DATA FOR PROCESSING:
BEGIN
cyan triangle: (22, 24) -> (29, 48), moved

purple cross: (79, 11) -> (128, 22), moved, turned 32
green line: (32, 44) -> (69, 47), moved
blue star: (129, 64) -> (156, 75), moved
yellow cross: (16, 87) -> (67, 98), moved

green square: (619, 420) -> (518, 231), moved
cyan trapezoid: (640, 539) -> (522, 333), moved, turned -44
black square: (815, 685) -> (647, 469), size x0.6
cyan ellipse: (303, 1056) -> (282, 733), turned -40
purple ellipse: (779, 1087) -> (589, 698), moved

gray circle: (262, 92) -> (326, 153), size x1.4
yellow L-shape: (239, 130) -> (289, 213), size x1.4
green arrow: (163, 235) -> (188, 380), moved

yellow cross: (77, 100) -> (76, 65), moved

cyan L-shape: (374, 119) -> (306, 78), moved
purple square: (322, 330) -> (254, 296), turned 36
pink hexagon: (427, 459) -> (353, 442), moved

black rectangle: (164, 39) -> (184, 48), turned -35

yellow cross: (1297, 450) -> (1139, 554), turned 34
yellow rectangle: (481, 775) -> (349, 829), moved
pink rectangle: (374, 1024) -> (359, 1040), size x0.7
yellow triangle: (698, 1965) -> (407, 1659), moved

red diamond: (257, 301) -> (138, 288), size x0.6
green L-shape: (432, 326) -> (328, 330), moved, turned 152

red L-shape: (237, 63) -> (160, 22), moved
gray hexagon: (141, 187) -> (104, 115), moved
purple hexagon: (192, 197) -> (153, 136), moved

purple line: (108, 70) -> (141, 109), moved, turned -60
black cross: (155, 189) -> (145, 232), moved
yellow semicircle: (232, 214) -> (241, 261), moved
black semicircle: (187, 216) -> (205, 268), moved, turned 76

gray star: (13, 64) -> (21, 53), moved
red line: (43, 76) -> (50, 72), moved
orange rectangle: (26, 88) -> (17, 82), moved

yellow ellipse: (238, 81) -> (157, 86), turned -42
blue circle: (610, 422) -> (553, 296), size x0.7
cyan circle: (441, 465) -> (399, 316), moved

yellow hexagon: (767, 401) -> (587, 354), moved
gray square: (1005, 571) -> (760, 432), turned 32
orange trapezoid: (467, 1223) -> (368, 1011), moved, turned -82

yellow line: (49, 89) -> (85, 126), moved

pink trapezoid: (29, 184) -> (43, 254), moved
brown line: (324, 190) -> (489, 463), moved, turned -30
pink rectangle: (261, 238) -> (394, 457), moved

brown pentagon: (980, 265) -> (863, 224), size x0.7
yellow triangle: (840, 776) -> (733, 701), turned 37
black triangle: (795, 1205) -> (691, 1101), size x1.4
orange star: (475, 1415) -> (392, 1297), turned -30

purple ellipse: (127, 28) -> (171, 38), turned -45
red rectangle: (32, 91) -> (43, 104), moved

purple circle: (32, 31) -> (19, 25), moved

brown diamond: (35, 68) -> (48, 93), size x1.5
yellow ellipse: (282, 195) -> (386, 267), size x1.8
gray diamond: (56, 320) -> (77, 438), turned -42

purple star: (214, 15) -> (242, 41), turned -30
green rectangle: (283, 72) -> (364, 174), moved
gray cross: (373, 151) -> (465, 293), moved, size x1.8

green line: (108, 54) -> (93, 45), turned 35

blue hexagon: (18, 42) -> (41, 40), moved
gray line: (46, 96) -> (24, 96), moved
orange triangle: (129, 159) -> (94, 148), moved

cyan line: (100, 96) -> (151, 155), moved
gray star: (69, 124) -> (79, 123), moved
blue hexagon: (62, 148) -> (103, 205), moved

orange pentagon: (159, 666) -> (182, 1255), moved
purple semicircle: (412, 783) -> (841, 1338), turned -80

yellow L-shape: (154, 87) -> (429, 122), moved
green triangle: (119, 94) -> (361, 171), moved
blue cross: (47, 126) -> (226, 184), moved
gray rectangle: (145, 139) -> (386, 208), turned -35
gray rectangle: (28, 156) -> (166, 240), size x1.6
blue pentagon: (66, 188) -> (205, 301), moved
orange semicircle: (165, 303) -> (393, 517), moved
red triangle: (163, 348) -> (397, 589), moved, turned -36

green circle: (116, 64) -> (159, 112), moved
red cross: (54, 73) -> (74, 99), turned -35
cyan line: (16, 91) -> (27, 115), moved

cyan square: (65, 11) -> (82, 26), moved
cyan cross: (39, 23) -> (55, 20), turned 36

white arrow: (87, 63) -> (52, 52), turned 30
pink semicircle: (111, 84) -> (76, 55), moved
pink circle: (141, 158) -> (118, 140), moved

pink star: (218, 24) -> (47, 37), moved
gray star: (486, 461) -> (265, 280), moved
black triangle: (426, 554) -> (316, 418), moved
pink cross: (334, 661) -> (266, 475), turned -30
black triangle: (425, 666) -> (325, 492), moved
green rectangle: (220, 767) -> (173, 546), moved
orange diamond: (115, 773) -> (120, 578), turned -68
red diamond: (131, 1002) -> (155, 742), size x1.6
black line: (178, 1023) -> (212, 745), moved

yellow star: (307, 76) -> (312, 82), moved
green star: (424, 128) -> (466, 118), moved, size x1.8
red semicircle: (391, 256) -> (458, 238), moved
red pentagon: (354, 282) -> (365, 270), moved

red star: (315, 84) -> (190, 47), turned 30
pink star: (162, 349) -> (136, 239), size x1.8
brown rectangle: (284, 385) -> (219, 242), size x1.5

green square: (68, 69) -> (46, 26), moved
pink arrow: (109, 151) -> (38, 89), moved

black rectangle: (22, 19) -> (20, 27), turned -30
END
Isolate the lines above that contain the word "orange" and copy them.

orange rectangle: (26, 88) -> (17, 82), moved
orange trapezoid: (467, 1223) -> (368, 1011), moved, turned -82
orange star: (475, 1415) -> (392, 1297), turned -30
orange triangle: (129, 159) -> (94, 148), moved
orange pentagon: (159, 666) -> (182, 1255), moved
orange semicircle: (165, 303) -> (393, 517), moved
orange diamond: (115, 773) -> (120, 578), turned -68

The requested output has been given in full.